● **PROBLEM TO WORK ON**:
Retype every record exactly. Skip the images.

● **SUPPLIED MATERIAL**:

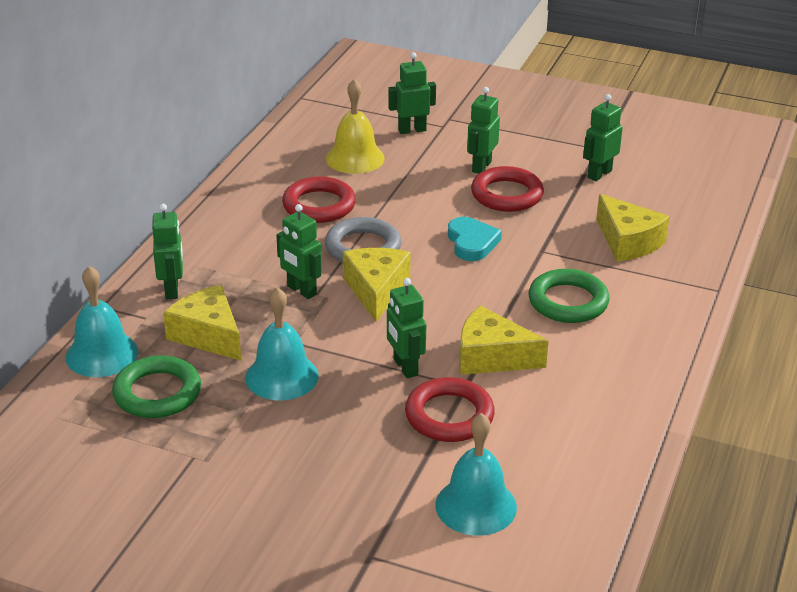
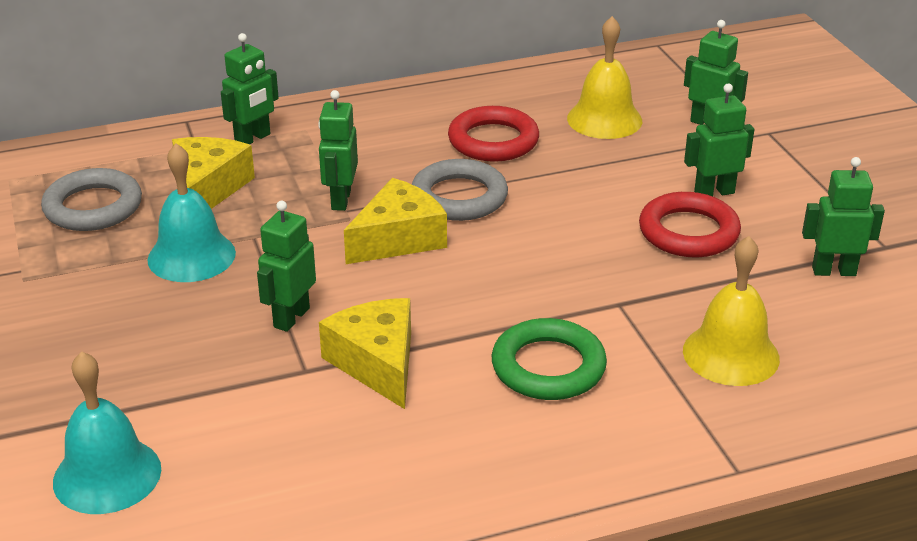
camera: 50 degrees right, 0 degrees up
(102, 354) = (118, 154): turquoise bell -> none
(157, 393) = (93, 207): green ring -> grey ring
(449, 416) = (242, 384): red ring -> none
(472, 243) = (564, 253): turquoise heart -> none
(628, 242) = (731, 354): yellow cheese -> yellow bell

● **YOUR RESPONSE**:
camera: 50 degrees right, 0 degrees up
(102, 354) = (118, 154): turquoise bell -> none
(157, 393) = (93, 207): green ring -> grey ring
(449, 416) = (242, 384): red ring -> none
(472, 243) = (564, 253): turquoise heart -> none
(628, 242) = (731, 354): yellow cheese -> yellow bell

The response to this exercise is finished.